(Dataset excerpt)
⁂

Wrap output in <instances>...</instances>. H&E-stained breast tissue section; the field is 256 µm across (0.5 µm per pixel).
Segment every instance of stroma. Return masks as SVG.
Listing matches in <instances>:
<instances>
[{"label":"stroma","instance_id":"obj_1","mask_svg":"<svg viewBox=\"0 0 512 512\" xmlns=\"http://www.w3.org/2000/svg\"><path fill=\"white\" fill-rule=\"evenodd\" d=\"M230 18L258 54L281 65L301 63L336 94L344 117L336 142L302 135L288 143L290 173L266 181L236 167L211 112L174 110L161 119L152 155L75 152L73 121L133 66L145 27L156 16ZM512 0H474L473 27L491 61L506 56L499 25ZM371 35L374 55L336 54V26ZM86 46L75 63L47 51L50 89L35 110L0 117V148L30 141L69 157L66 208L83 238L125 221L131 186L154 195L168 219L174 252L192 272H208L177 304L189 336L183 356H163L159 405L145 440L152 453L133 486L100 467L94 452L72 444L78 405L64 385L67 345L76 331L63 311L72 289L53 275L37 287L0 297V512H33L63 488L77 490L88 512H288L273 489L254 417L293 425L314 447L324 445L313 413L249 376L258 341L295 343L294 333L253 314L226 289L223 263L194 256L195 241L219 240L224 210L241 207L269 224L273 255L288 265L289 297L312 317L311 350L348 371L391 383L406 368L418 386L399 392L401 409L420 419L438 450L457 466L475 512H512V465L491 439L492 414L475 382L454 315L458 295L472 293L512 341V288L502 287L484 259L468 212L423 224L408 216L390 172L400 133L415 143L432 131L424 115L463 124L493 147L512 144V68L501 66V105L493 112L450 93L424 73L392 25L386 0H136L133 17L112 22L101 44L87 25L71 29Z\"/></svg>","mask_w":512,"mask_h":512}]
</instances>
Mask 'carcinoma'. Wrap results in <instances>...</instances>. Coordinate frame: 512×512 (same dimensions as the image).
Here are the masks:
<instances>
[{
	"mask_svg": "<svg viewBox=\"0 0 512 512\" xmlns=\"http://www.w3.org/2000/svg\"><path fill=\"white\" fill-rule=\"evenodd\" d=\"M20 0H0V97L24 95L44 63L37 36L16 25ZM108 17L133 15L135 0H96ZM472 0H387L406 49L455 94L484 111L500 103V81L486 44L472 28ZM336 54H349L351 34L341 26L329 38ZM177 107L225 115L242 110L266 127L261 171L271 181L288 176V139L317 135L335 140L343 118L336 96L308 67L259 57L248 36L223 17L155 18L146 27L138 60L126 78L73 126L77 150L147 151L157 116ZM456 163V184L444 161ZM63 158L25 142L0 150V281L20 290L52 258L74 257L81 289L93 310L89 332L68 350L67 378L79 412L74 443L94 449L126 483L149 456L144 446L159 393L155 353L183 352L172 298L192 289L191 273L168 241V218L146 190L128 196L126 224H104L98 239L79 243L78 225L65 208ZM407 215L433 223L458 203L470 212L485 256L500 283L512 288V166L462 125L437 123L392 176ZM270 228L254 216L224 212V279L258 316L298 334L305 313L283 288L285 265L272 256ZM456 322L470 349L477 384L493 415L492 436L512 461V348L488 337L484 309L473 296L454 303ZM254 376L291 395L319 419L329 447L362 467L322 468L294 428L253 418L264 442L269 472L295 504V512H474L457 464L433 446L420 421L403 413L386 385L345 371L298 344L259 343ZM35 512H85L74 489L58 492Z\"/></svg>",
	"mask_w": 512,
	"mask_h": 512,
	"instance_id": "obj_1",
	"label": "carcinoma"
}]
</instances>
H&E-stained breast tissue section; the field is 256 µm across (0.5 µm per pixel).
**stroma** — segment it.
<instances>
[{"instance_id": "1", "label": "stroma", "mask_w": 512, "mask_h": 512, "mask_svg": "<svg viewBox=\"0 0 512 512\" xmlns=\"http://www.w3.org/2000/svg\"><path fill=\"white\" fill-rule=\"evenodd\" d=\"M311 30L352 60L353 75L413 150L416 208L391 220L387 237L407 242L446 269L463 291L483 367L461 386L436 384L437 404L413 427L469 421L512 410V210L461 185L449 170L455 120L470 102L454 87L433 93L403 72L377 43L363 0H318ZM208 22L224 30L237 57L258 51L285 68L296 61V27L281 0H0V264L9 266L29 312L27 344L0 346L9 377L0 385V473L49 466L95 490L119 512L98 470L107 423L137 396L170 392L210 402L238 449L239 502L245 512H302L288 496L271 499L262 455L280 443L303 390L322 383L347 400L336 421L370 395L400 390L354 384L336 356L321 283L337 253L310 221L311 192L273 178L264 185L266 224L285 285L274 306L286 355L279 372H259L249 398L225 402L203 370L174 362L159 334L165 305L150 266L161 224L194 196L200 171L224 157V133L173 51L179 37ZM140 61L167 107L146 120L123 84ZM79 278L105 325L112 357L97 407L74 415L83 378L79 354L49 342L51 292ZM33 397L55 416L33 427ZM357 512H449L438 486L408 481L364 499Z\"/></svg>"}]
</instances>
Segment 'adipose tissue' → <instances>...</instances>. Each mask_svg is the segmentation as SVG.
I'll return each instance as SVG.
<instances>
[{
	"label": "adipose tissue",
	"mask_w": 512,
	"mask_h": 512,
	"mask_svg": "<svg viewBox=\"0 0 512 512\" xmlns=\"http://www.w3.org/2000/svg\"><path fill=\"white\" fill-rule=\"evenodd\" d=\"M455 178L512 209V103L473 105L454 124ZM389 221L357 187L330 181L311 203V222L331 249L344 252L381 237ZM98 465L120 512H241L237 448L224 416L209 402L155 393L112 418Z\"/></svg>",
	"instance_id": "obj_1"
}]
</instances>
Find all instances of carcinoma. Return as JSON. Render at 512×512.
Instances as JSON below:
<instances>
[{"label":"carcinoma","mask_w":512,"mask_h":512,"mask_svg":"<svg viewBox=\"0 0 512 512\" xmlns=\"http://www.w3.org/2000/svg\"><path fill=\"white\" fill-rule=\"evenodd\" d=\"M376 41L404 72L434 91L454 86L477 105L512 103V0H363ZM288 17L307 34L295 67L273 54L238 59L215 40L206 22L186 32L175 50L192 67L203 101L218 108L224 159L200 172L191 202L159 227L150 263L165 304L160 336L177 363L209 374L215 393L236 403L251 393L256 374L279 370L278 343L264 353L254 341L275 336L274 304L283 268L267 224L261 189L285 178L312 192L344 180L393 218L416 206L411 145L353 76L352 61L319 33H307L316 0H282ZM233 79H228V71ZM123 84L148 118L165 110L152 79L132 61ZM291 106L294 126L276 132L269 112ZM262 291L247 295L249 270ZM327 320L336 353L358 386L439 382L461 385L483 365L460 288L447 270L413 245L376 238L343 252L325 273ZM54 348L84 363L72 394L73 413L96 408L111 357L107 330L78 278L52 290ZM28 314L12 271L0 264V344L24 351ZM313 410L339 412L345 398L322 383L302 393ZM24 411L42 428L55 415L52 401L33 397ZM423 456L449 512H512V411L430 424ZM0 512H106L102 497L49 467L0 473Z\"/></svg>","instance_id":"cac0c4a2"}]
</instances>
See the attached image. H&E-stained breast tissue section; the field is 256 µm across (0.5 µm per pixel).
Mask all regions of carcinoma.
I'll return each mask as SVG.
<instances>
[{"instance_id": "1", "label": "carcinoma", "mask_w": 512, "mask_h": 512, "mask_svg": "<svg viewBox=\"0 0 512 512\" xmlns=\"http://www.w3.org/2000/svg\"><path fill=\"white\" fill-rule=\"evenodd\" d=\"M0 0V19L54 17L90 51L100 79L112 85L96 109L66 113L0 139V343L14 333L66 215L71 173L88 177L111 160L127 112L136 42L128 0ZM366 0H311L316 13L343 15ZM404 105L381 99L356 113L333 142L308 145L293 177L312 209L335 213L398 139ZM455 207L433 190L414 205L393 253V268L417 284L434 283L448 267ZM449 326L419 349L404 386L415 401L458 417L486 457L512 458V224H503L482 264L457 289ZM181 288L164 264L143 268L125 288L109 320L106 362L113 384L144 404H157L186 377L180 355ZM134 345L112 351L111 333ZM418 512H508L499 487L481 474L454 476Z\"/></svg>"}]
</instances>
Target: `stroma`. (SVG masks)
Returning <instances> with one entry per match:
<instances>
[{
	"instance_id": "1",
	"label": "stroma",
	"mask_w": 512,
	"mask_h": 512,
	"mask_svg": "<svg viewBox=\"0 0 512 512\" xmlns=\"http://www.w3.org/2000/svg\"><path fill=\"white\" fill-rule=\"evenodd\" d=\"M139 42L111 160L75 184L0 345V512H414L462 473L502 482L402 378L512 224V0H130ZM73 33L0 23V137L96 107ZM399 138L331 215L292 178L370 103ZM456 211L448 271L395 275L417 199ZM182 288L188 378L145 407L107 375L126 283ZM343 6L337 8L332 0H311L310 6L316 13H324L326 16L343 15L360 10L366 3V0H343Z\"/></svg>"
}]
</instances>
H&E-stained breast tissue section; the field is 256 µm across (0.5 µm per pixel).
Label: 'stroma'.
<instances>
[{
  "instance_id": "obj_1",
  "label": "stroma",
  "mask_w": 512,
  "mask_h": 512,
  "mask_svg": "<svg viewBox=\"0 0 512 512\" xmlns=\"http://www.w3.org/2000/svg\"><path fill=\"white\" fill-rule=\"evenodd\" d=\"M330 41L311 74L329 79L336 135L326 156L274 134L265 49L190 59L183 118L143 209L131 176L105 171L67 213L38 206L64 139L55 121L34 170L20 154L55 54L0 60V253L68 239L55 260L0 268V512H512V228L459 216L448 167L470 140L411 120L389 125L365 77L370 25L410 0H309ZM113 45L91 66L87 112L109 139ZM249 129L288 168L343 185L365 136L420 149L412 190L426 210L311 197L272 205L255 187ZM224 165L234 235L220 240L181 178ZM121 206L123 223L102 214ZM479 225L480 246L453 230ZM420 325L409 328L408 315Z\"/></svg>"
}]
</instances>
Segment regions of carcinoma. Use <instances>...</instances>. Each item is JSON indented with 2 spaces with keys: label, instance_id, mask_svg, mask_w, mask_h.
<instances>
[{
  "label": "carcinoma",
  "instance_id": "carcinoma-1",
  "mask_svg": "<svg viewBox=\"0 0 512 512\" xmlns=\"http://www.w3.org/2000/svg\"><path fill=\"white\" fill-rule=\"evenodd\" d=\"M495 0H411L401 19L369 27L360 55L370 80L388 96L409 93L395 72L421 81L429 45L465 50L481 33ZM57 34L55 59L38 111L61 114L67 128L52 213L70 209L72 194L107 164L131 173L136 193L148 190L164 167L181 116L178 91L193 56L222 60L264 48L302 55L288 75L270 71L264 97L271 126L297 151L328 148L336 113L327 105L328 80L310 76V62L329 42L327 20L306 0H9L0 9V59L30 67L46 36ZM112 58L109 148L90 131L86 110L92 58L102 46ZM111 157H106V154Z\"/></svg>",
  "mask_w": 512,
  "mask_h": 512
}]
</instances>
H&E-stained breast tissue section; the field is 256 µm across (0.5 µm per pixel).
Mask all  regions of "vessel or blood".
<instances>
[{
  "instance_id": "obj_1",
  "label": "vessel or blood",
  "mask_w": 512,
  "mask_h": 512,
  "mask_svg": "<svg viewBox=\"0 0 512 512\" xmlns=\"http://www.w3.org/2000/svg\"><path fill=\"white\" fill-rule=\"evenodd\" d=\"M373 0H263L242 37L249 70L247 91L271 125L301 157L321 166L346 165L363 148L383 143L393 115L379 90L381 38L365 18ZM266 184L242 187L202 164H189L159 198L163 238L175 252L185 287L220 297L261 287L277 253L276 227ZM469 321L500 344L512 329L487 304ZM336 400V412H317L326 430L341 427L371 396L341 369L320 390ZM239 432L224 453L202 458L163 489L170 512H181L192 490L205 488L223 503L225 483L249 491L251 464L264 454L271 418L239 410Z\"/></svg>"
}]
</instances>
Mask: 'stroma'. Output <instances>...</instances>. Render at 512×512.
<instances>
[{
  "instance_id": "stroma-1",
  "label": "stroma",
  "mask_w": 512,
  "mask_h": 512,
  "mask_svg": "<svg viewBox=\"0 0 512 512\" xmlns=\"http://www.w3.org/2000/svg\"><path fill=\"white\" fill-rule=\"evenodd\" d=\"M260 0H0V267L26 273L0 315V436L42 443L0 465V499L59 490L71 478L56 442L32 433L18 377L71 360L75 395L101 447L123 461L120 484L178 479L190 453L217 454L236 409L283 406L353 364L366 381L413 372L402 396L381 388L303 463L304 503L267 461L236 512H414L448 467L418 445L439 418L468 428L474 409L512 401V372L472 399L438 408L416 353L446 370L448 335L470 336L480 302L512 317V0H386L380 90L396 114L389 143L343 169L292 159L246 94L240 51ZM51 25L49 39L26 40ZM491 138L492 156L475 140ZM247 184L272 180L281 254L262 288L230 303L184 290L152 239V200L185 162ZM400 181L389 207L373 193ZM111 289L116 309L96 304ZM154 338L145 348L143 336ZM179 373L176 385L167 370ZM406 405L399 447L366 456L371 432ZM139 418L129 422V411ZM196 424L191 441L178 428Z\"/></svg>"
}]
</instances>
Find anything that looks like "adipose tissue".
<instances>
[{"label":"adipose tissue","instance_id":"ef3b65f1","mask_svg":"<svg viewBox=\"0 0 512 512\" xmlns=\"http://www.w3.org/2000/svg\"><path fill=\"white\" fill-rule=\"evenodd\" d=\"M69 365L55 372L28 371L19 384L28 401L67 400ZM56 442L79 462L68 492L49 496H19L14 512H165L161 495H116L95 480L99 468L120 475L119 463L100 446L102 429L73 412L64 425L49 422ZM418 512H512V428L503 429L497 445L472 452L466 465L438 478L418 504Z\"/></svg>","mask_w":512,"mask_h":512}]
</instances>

⁂

TASK DETAILS:
Check the records above line by line and tally those holding the string "tissue". Answer with the number only.

FULL OUTPUT:
9